Data excerpts
..............................

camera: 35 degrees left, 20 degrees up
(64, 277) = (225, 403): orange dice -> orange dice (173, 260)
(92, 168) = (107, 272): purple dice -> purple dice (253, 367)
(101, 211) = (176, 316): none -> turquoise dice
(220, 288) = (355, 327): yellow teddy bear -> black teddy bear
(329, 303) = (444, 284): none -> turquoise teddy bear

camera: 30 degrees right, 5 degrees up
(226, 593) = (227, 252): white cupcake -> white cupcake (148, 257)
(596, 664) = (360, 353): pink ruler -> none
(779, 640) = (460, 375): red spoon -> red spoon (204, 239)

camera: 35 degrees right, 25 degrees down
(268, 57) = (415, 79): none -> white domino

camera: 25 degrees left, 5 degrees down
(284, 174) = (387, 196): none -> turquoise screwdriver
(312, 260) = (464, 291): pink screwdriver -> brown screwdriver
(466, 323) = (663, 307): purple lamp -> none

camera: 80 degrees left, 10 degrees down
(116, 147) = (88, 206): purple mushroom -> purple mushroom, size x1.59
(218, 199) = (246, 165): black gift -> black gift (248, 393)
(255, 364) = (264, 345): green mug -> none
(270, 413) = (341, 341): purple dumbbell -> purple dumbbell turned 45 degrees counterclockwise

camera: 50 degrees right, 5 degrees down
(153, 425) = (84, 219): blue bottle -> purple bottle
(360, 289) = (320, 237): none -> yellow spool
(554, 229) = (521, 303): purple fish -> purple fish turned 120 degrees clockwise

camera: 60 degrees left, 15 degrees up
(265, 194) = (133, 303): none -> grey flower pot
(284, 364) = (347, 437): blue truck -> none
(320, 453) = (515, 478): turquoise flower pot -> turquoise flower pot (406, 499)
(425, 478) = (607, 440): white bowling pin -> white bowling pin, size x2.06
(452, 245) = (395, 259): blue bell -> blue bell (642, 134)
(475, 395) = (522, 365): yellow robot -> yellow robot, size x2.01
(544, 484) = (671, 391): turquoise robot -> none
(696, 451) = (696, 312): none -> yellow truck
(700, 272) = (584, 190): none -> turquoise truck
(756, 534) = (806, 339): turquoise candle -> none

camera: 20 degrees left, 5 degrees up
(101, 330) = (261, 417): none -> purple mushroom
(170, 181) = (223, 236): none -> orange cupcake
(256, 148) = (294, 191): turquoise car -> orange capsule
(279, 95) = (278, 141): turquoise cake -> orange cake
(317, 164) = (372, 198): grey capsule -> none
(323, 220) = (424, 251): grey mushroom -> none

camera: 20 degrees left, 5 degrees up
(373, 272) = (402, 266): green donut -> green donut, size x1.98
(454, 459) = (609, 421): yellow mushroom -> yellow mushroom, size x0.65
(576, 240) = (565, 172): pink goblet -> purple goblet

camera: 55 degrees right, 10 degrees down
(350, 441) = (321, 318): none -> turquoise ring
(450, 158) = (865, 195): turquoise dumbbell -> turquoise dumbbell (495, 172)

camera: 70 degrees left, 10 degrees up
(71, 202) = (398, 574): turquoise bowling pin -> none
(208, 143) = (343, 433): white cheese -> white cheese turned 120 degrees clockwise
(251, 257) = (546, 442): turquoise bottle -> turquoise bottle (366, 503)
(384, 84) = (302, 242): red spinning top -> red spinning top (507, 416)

..............................

◆ TASK ◆
Take the line with "(317, 164) = (372, 198): grey capsule -> none" and every line after it in the data, and please reproduce them exactly, leaving out all other lines.

◆ TASK ANSWER ◆
(317, 164) = (372, 198): grey capsule -> none
(323, 220) = (424, 251): grey mushroom -> none

camera: 20 degrees left, 5 degrees up
(373, 272) = (402, 266): green donut -> green donut, size x1.98
(454, 459) = (609, 421): yellow mushroom -> yellow mushroom, size x0.65
(576, 240) = (565, 172): pink goblet -> purple goblet

camera: 55 degrees right, 10 degrees down
(350, 441) = (321, 318): none -> turquoise ring
(450, 158) = (865, 195): turquoise dumbbell -> turquoise dumbbell (495, 172)

camera: 70 degrees left, 10 degrees up
(71, 202) = (398, 574): turquoise bowling pin -> none
(208, 143) = (343, 433): white cheese -> white cheese turned 120 degrees clockwise
(251, 257) = (546, 442): turquoise bottle -> turquoise bottle (366, 503)
(384, 84) = (302, 242): red spinning top -> red spinning top (507, 416)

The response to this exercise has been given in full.